(Data extracted from a collection)
= = = = =

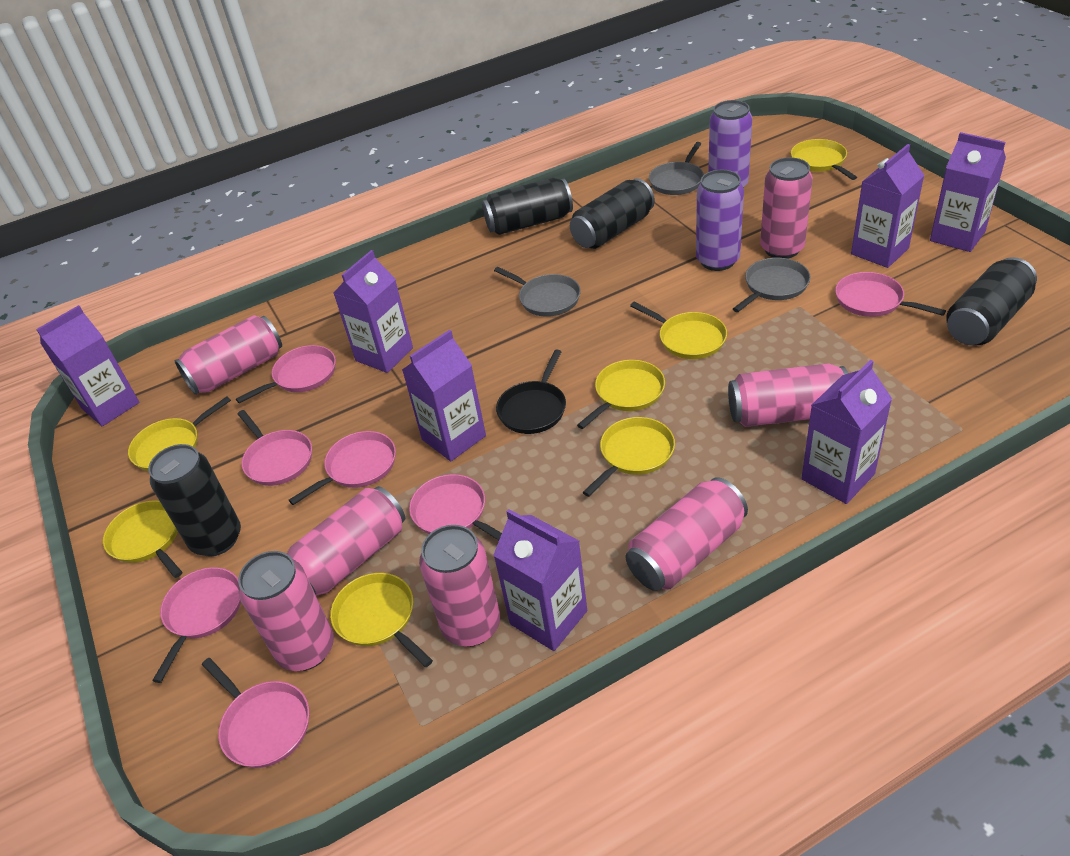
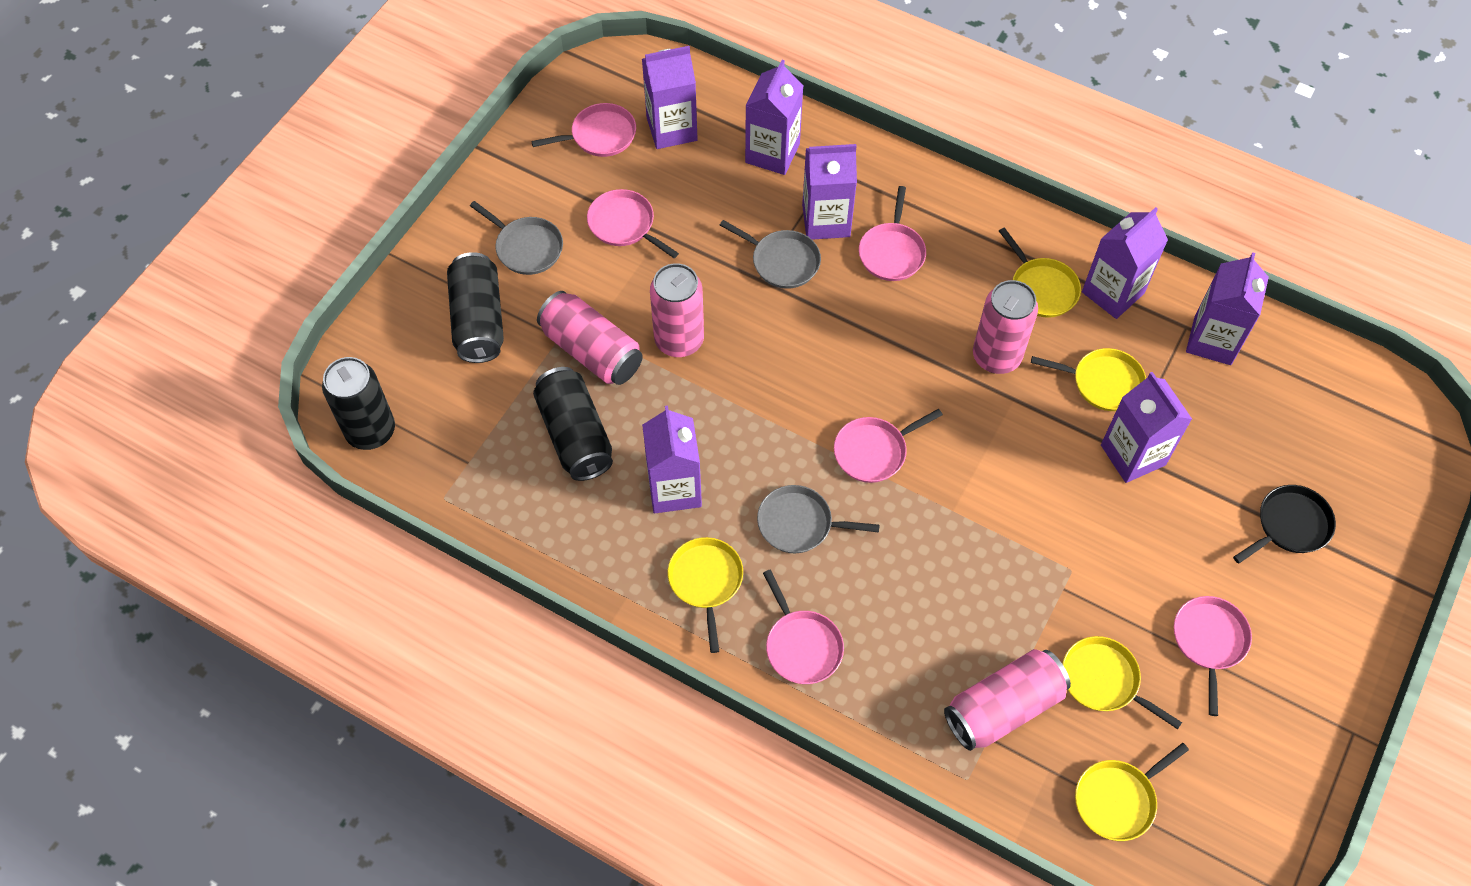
black can: 4 -> 3
pink can: 7 -> 4
pink pan: 7 -> 6
purple can: 2 -> 0
yellow pan: 7 -> 5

= = = = =

## [Try it]
Leave the images out and transcribe the remaining data above word for word.

## [Task result]
black can: 4 -> 3
pink can: 7 -> 4
pink pan: 7 -> 6
purple can: 2 -> 0
yellow pan: 7 -> 5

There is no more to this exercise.